▶ Directions for this task: With images excluded, write out each entry below exactly as given.

Segment Open

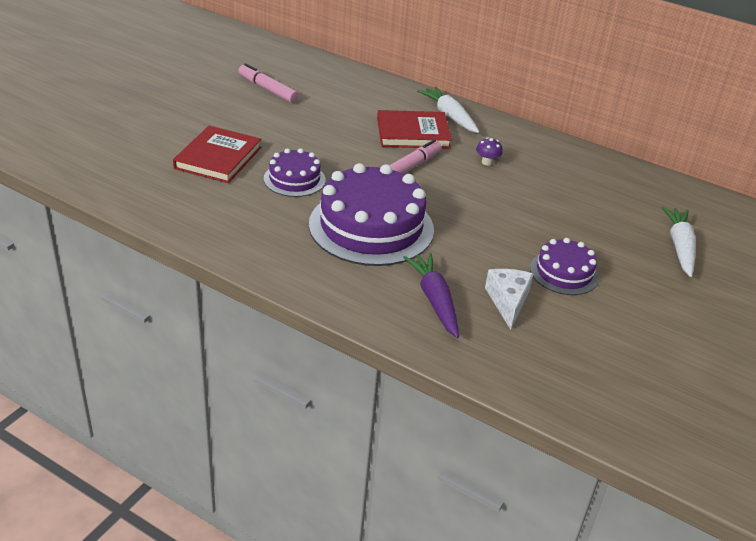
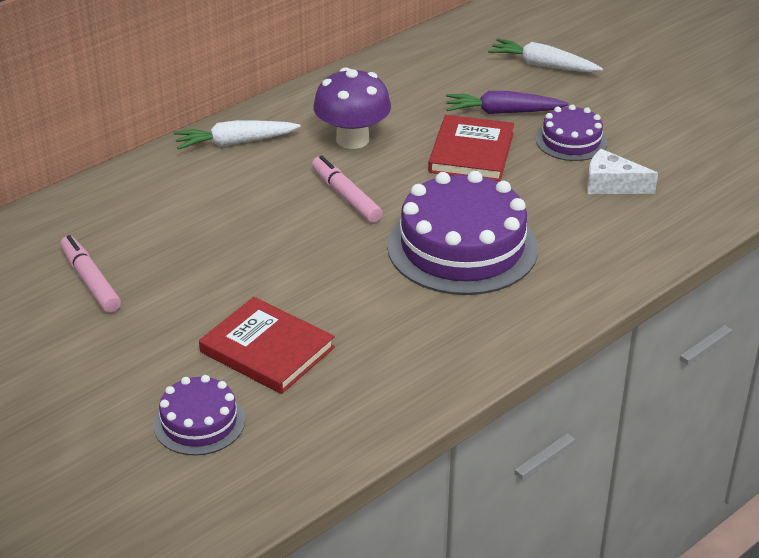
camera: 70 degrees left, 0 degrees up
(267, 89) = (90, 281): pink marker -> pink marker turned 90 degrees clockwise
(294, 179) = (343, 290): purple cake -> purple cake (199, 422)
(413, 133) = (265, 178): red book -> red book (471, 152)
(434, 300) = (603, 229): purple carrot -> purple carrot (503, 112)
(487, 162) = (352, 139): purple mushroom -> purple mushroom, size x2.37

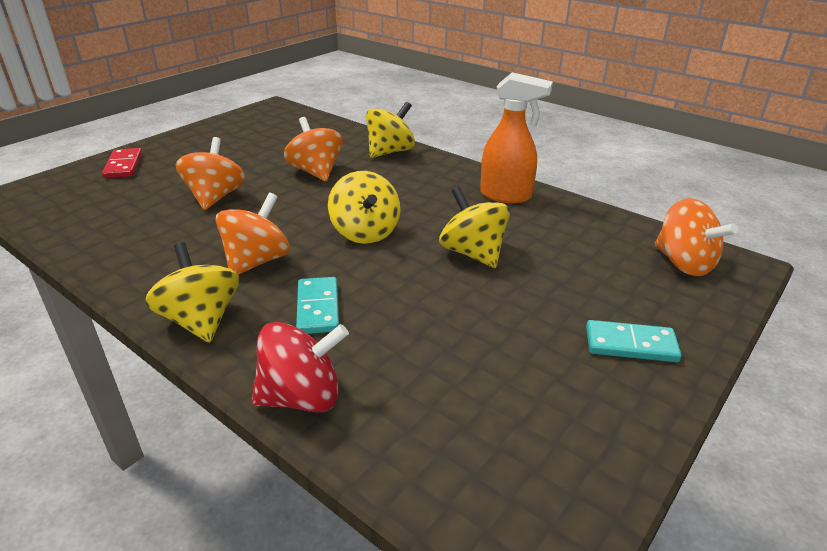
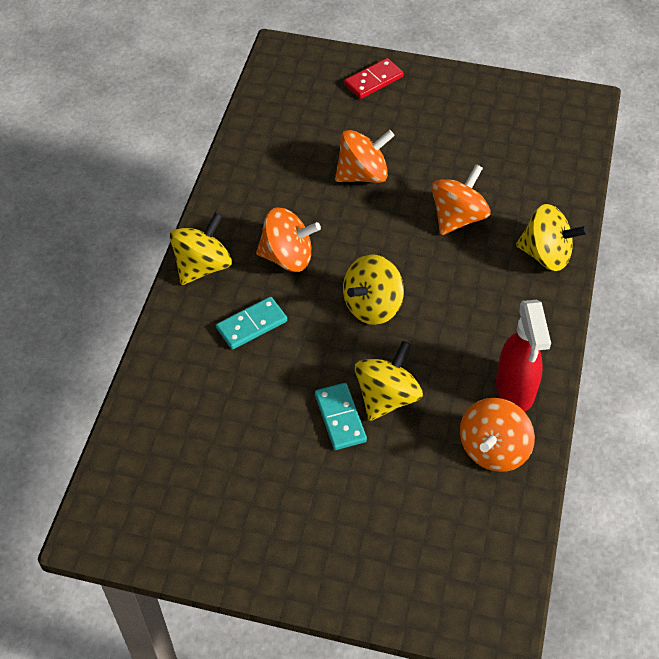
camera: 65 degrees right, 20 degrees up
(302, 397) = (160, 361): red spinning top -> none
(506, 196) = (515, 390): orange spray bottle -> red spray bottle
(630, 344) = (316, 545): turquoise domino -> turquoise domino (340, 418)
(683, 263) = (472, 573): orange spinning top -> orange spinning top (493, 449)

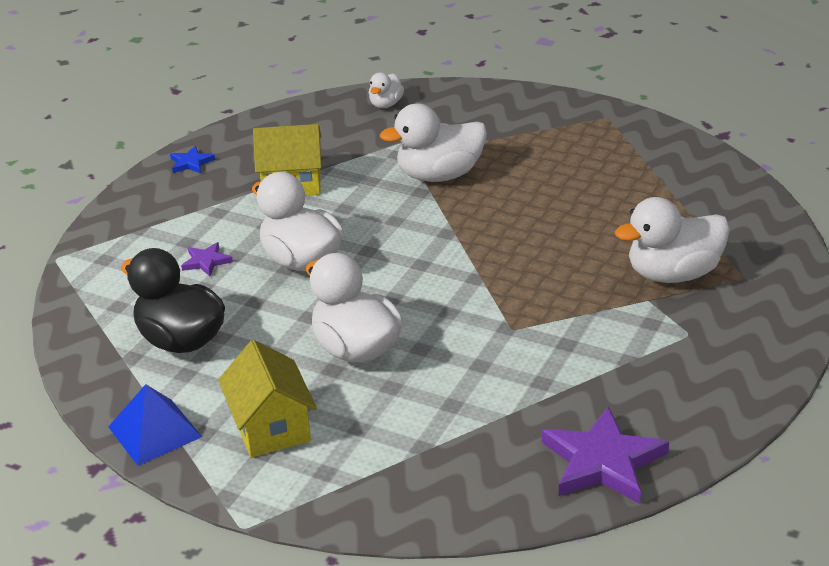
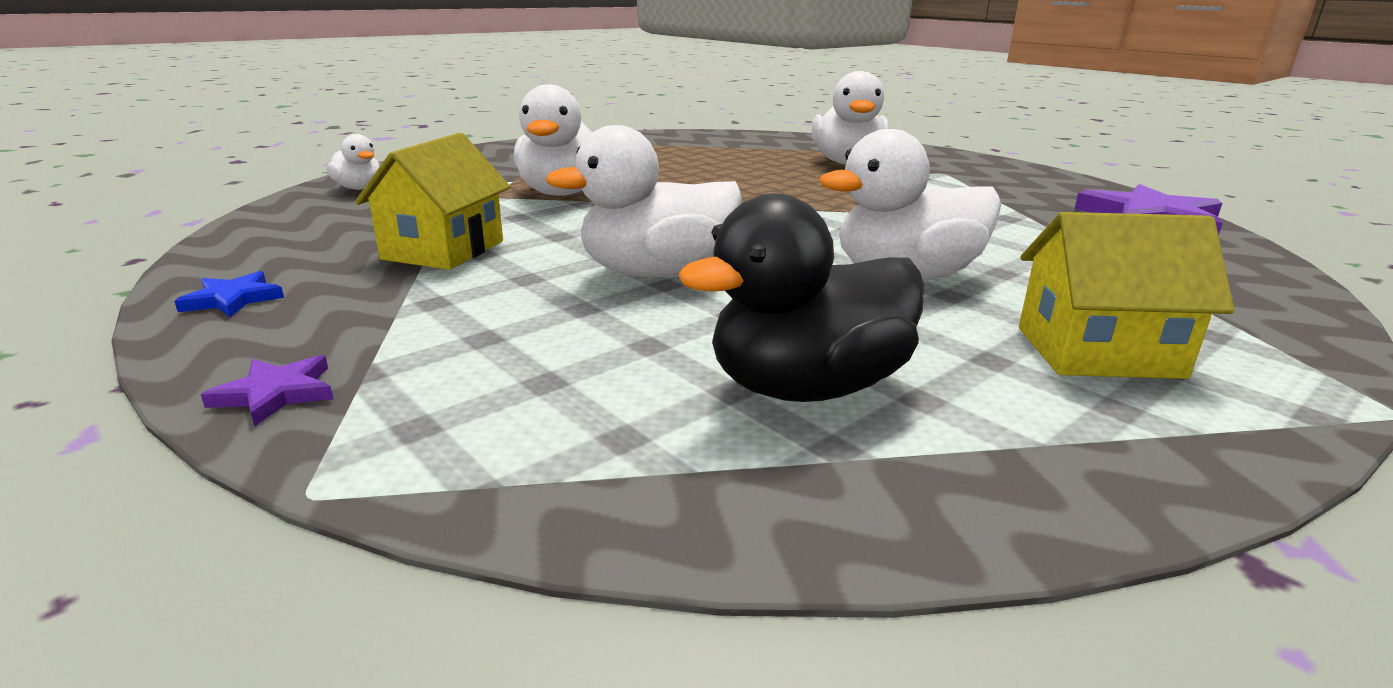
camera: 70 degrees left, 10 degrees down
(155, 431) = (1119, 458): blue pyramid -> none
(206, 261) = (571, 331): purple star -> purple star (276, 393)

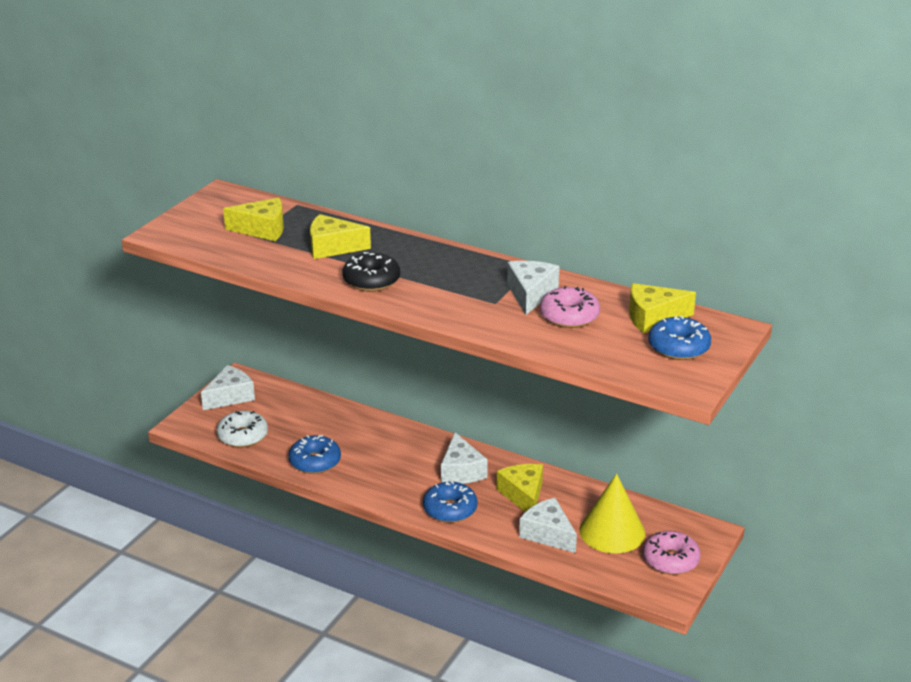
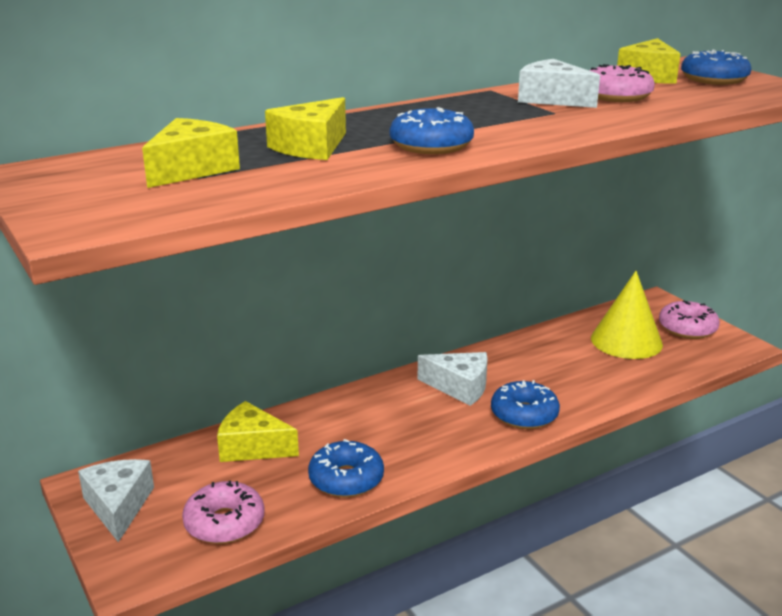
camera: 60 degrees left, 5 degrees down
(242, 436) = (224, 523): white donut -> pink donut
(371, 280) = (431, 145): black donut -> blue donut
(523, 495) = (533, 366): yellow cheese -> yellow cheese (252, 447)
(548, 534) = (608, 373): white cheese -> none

Segment Closed

▶ Exercise result:
camera: 70 degrees left, 0 degrees up
(267, 89) = (90, 281): pink marker -> pink marker turned 90 degrees clockwise
(294, 179) = (343, 290): purple cake -> purple cake (199, 422)
(413, 133) = (265, 178): red book -> red book (471, 152)
(434, 300) = (603, 229): purple carrot -> purple carrot (503, 112)
(487, 162) = (352, 139): purple mushroom -> purple mushroom, size x2.37

camera: 65 degrees right, 20 degrees up
(302, 397) = (160, 361): red spinning top -> none
(506, 196) = (515, 390): orange spray bottle -> red spray bottle
(630, 344) = (316, 545): turquoise domino -> turquoise domino (340, 418)
(683, 263) = (472, 573): orange spinning top -> orange spinning top (493, 449)

camera: 70 degrees left, 10 degrees down
(155, 431) = (1119, 458): blue pyramid -> none
(206, 261) = (571, 331): purple star -> purple star (276, 393)

camera: 60 degrees left, 5 degrees down
(242, 436) = (224, 523): white donut -> pink donut
(371, 280) = (431, 145): black donut -> blue donut
(523, 495) = (533, 366): yellow cheese -> yellow cheese (252, 447)
(548, 534) = (608, 373): white cheese -> none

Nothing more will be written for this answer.